• [Activity]:
Your answer must be only the lines below from the one containing "J3 pin 1: NET17 -> AGND" through the one containing "R2: 330k (AGND, NET17) -> 560k (AGND, NET17)", copied exactly, with the pictures left out.

★ ★ ★ ★ ★ ★ ★

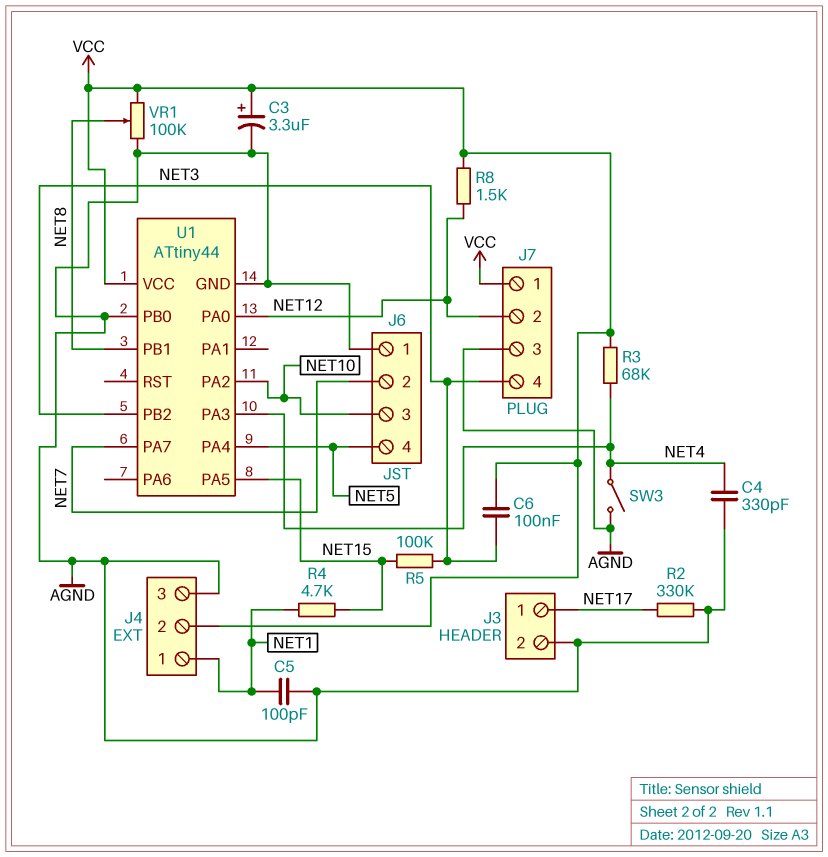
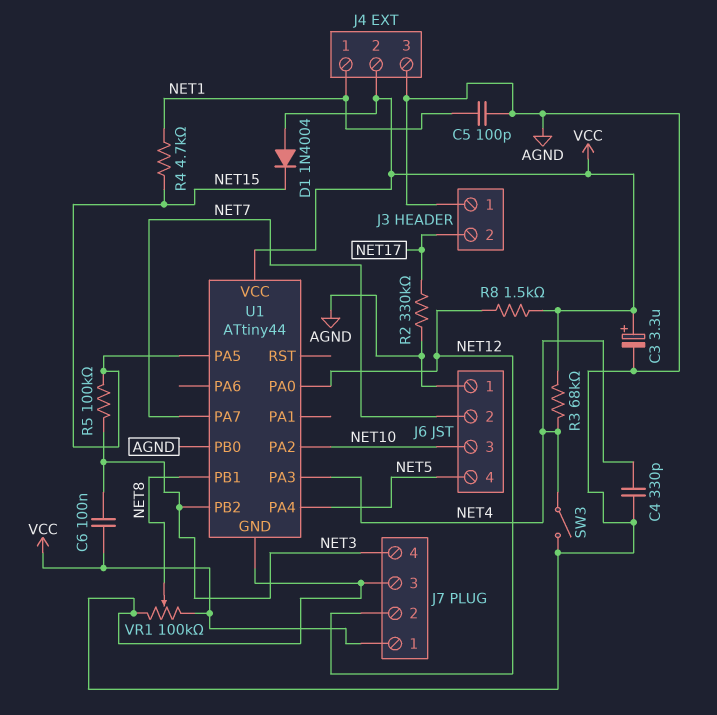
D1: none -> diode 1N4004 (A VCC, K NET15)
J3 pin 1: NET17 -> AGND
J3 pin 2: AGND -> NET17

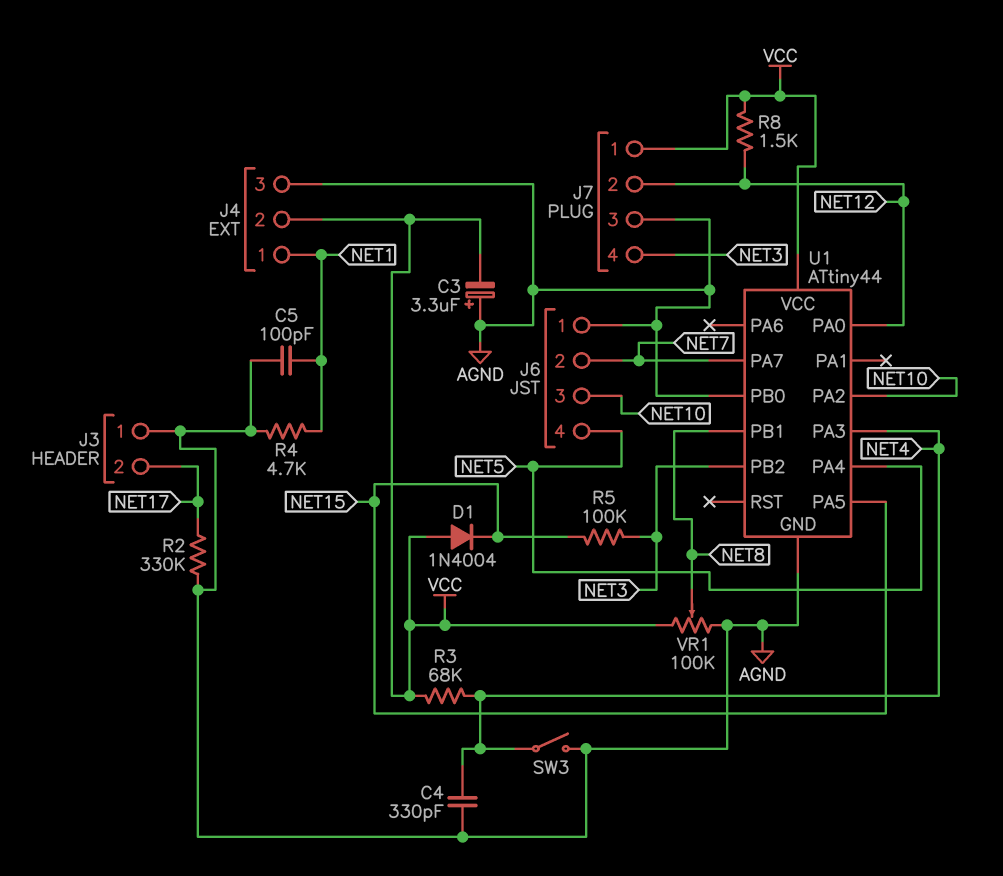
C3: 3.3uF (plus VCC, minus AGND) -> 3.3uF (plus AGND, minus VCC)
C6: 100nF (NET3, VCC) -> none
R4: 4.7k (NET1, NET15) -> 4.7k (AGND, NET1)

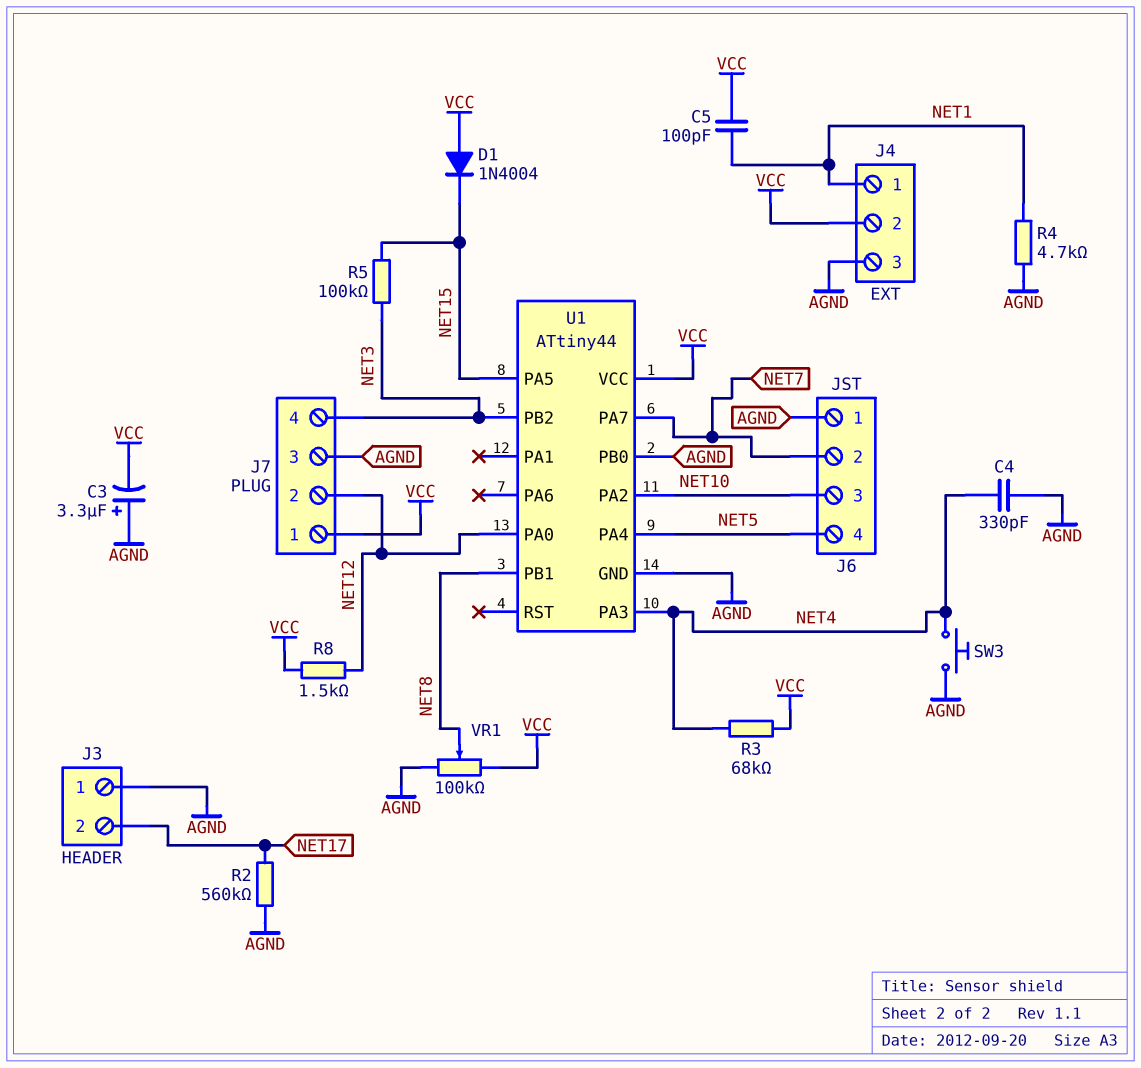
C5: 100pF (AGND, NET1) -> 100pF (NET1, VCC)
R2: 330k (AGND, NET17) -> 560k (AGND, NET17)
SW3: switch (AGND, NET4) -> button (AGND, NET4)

★ ★ ★ ★ ★ ★ ★

• [Response below]:
J3 pin 1: NET17 -> AGND
J3 pin 2: AGND -> NET17

C3: 3.3uF (plus VCC, minus AGND) -> 3.3uF (plus AGND, minus VCC)
C6: 100nF (NET3, VCC) -> none
R4: 4.7k (NET1, NET15) -> 4.7k (AGND, NET1)

C5: 100pF (AGND, NET1) -> 100pF (NET1, VCC)
R2: 330k (AGND, NET17) -> 560k (AGND, NET17)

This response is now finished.